### Task goal:
Restate word for word the lines of the entries below, starting with the line that holds "black slope J6:J7" and ending with the line that holds "pink brick A9", and no others.

Stored items:
|---|

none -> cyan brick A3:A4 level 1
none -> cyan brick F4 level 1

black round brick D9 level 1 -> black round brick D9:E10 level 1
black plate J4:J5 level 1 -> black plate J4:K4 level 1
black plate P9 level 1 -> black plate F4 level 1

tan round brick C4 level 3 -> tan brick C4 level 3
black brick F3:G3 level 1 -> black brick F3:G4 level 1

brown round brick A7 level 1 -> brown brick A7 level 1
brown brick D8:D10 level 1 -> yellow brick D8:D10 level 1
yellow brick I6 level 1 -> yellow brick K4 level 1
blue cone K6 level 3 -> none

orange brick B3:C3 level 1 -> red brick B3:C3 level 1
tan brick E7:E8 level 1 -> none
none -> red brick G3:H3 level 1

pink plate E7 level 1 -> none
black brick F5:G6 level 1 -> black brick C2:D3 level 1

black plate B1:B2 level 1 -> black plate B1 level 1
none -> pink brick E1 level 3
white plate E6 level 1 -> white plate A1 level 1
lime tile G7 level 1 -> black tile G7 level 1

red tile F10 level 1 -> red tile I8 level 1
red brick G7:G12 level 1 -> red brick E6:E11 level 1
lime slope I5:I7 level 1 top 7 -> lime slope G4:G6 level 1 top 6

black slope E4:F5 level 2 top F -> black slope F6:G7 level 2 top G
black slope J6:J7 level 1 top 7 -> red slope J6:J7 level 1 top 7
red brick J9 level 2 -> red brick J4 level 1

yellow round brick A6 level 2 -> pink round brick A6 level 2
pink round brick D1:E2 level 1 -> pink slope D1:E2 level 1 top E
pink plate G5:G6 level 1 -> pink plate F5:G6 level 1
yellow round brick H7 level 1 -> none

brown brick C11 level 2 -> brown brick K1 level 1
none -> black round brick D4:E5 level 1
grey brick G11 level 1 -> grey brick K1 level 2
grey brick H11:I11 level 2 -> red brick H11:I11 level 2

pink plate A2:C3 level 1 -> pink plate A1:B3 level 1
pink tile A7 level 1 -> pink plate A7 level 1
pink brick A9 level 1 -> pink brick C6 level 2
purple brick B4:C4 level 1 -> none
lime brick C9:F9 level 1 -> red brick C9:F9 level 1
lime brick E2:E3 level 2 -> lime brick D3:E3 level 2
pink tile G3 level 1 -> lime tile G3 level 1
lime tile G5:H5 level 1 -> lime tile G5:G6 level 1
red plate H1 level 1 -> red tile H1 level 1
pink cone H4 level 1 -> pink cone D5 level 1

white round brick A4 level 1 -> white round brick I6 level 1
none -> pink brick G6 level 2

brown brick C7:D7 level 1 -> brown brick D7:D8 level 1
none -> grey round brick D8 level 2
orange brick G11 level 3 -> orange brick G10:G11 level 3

|---|

### Result of the task:
black slope J6:J7 level 1 top 7 -> red slope J6:J7 level 1 top 7
red brick J9 level 2 -> red brick J4 level 1

yellow round brick A6 level 2 -> pink round brick A6 level 2
pink round brick D1:E2 level 1 -> pink slope D1:E2 level 1 top E
pink plate G5:G6 level 1 -> pink plate F5:G6 level 1
yellow round brick H7 level 1 -> none

brown brick C11 level 2 -> brown brick K1 level 1
none -> black round brick D4:E5 level 1
grey brick G11 level 1 -> grey brick K1 level 2
grey brick H11:I11 level 2 -> red brick H11:I11 level 2

pink plate A2:C3 level 1 -> pink plate A1:B3 level 1
pink tile A7 level 1 -> pink plate A7 level 1
pink brick A9 level 1 -> pink brick C6 level 2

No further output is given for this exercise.